▶ INSTRUCTIONS TO FOLLOW:
Each line of the data below should be restated exactly, with images left out.

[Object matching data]

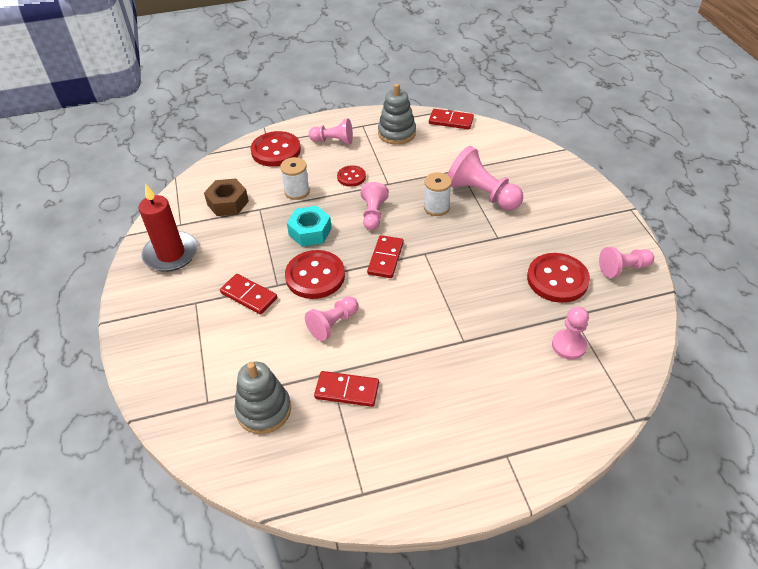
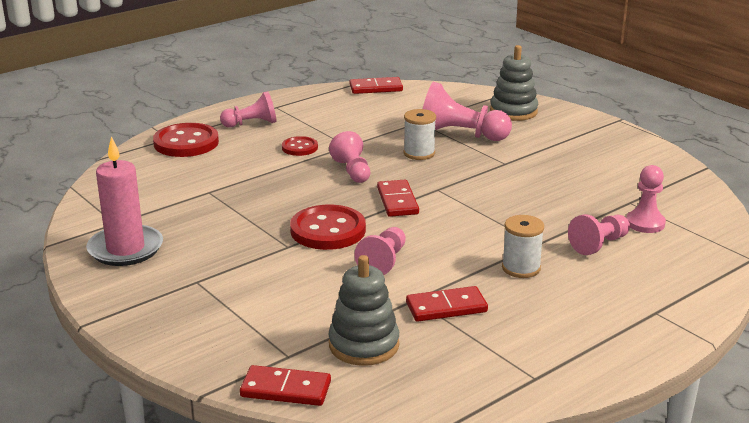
camera: 25 degrees left, 20 degrees down
(171, 254) = (125, 249): red candle -> pink candle
(228, 203) = (163, 194): brown nut -> none
(249, 295) = (260, 261): red domino -> red domino (286, 389)
(297, 191) = (243, 170): white spool -> white spool (521, 268)
(310, 232) = (289, 198): turquoise nut -> none
(396, 133) = (322, 106): grey stacking toy -> grey stacking toy (513, 111)
(557, 279) = (592, 180): red button -> none
(623, 269) = (648, 161): pink pawn -> pink pawn (599, 244)

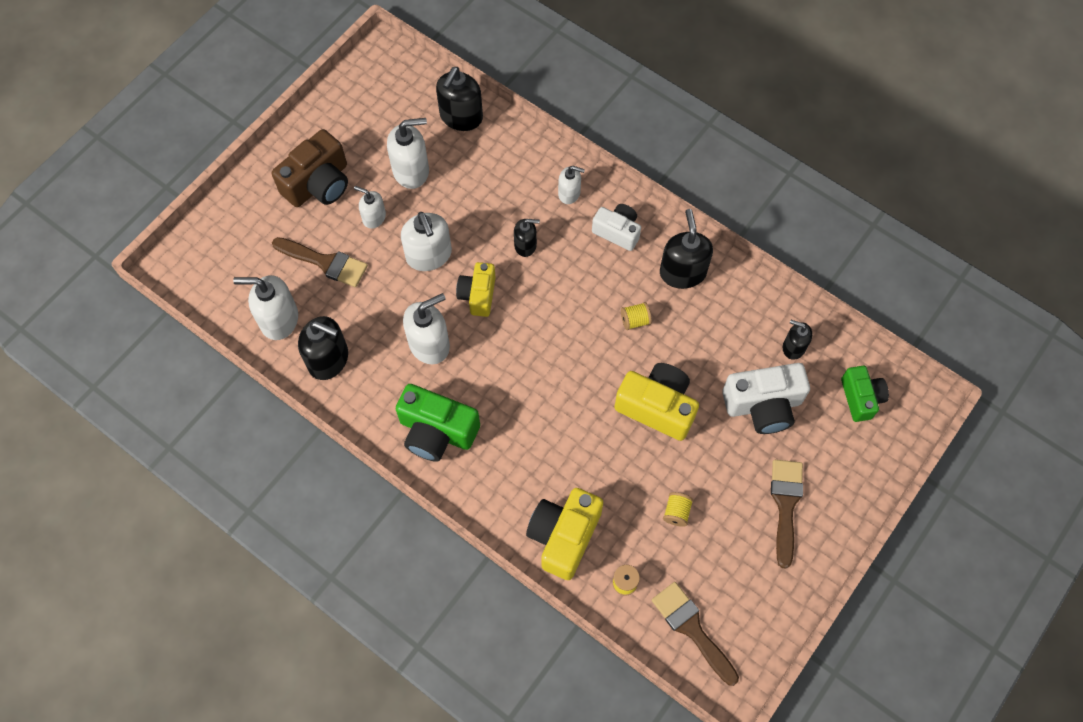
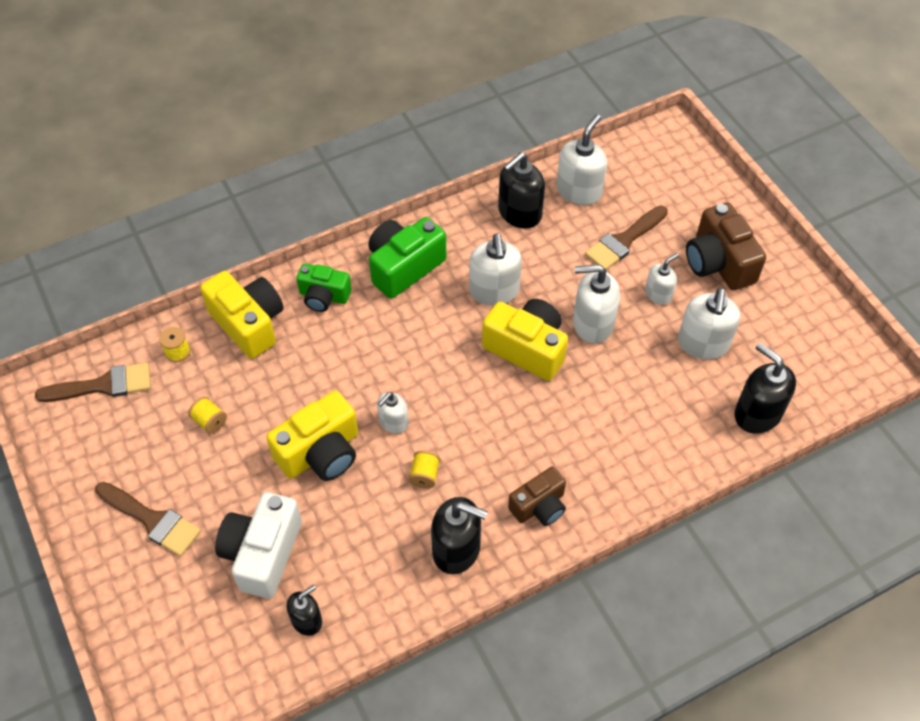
camera: 115 degrees right, 10 degrees down
(478, 295) = (527, 348): yellow camera -> yellow camera, size x1.56
(525, 245) = (564, 411): black soap dispenser -> none
(569, 193) = (610, 479): white soap dispenser -> white soap dispenser (393, 422)
(617, 232) = (539, 506): white camera -> brown camera
(860, 398) = (209, 660): green camera -> green camera (324, 296)

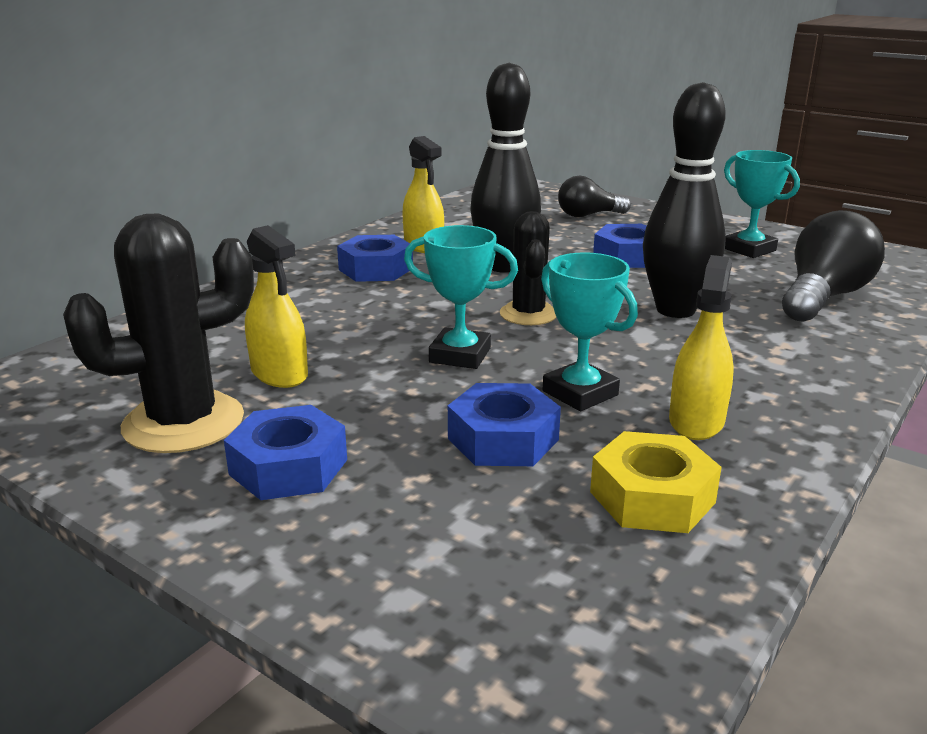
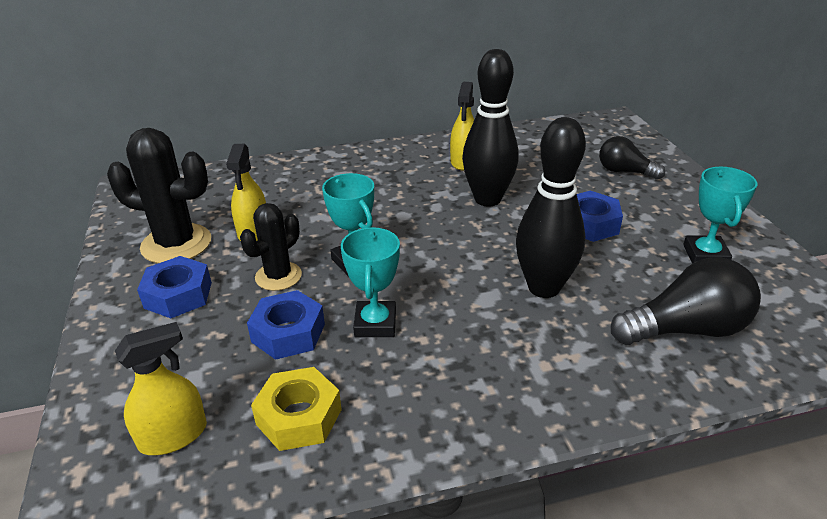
camera: 40 degrees right, 10 degrees up
(376, 269) = (407, 171): blue nut -> none
(528, 314) = (441, 247): black cactus -> black cactus (278, 276)
(696, 421) = (407, 382): yellow spray bottle -> yellow spray bottle (173, 436)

▶ YOUR RESPONSE:
camera: 25 degrees left, 20 degrees down
(171, 254) = (125, 249): red candle -> pink candle
(228, 203) = (163, 194): brown nut -> none
(249, 295) = (260, 261): red domino -> red domino (286, 389)
(297, 191) = (243, 170): white spool -> white spool (521, 268)
(310, 232) = (289, 198): turquoise nut -> none
(396, 133) = (322, 106): grey stacking toy -> grey stacking toy (513, 111)
(557, 279) = (592, 180): red button -> none
(623, 269) = (648, 161): pink pawn -> pink pawn (599, 244)

camera: 115 degrees right, 10 degrees down
(478, 295) = (527, 348): yellow camera -> yellow camera, size x1.56
(525, 245) = (564, 411): black soap dispenser -> none
(569, 193) = (610, 479): white soap dispenser -> white soap dispenser (393, 422)
(617, 232) = (539, 506): white camera -> brown camera
(860, 398) = (209, 660): green camera -> green camera (324, 296)

camera: 40 degrees right, 10 degrees up
(376, 269) = (407, 171): blue nut -> none
(528, 314) = (441, 247): black cactus -> black cactus (278, 276)
(696, 421) = (407, 382): yellow spray bottle -> yellow spray bottle (173, 436)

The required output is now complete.